What the task asks = Omit the images. Restate all of the records word for word.
Entries shown START
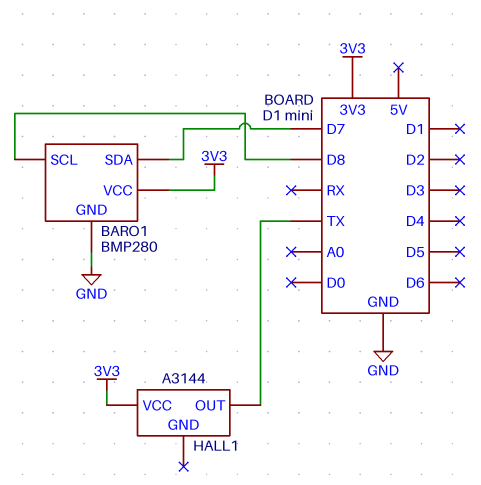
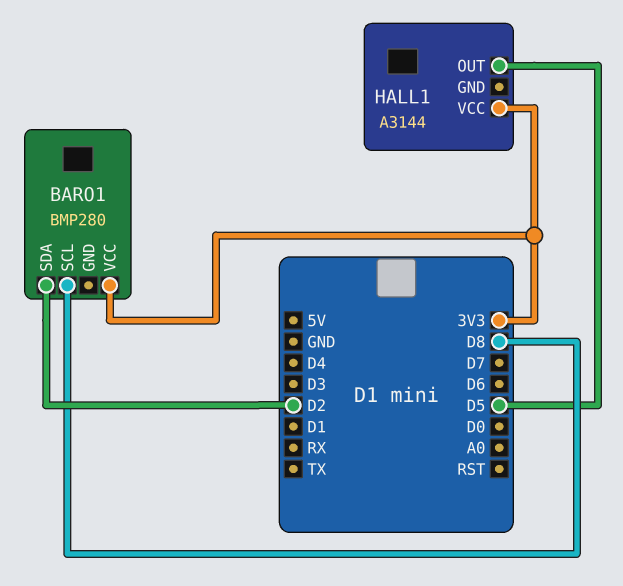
BARO1 pin GND: GND -> none
BARO1 pin SDA: D7 -> D2
HALL1 pin OUT: TX -> D5

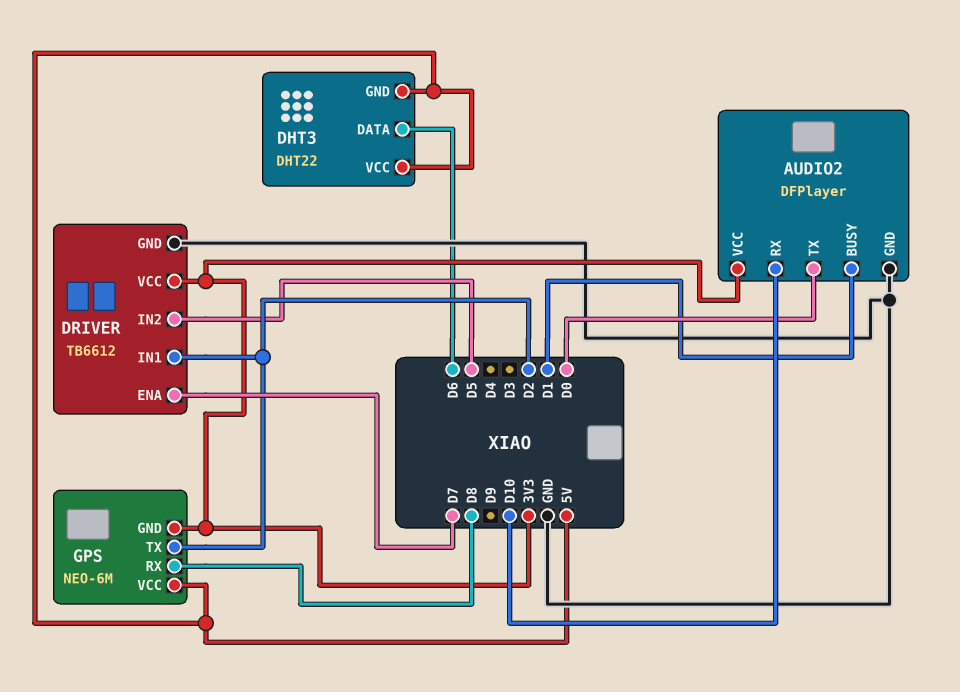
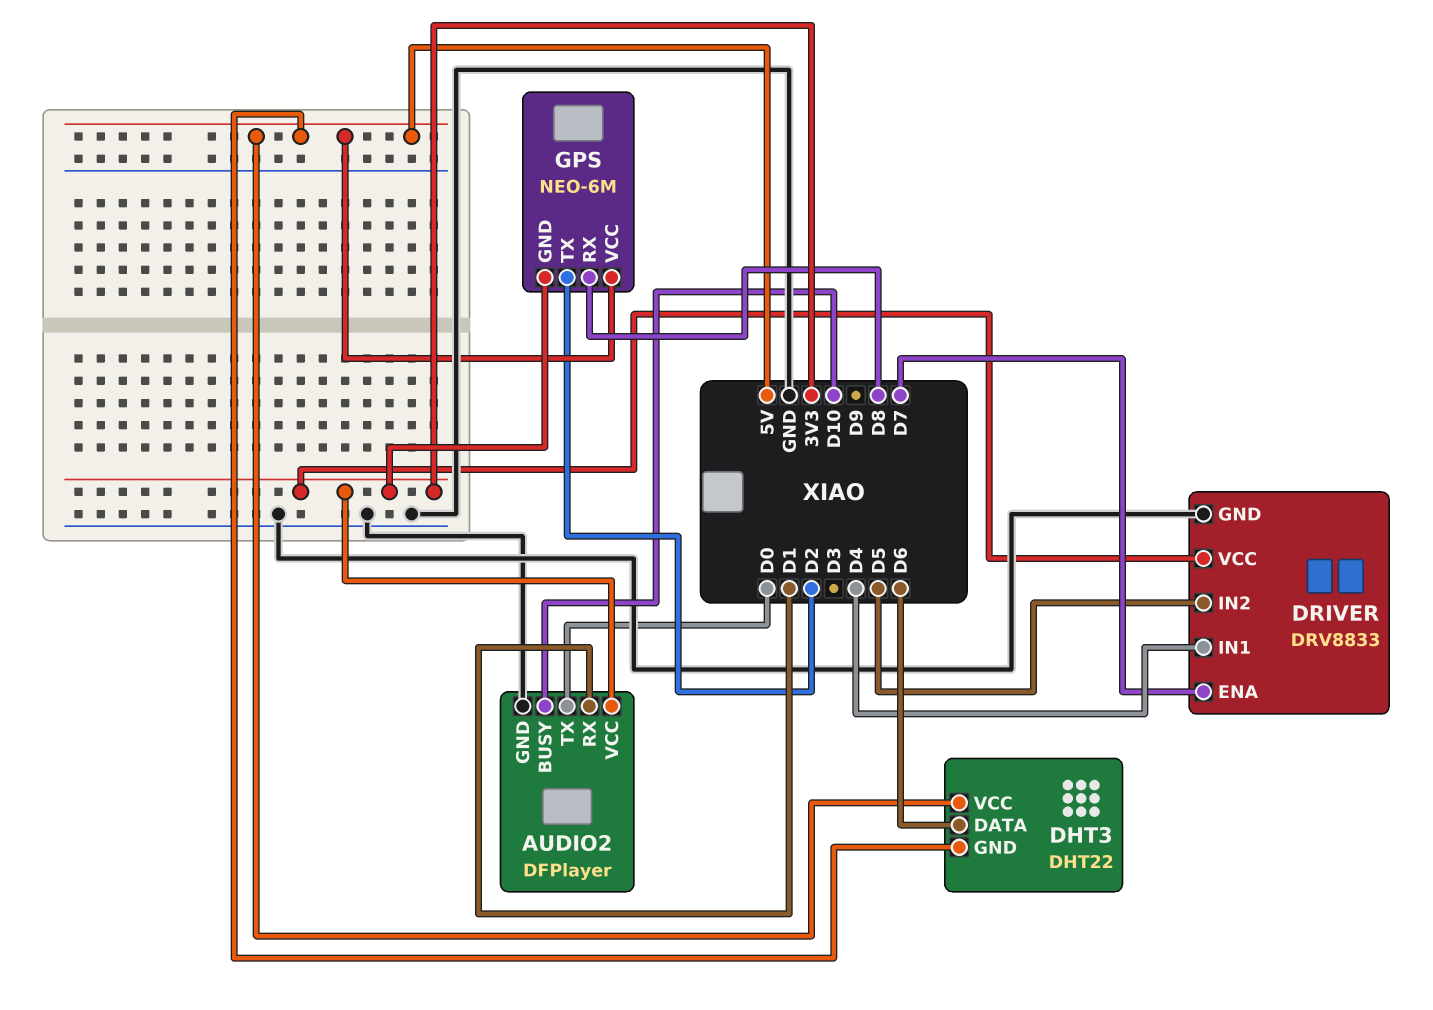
AUDIO2 pin BUSY: D1 -> D10
AUDIO2 pin RX: D10 -> D1
DRIVER: TB6612 -> DRV8833
DRIVER pin IN1: D2 -> D4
Entries shown END
Result of the task =
BARO1 pin GND: GND -> none
BARO1 pin SDA: D7 -> D2
HALL1 pin OUT: TX -> D5

AUDIO2 pin BUSY: D1 -> D10
AUDIO2 pin RX: D10 -> D1
DRIVER: TB6612 -> DRV8833
DRIVER pin IN1: D2 -> D4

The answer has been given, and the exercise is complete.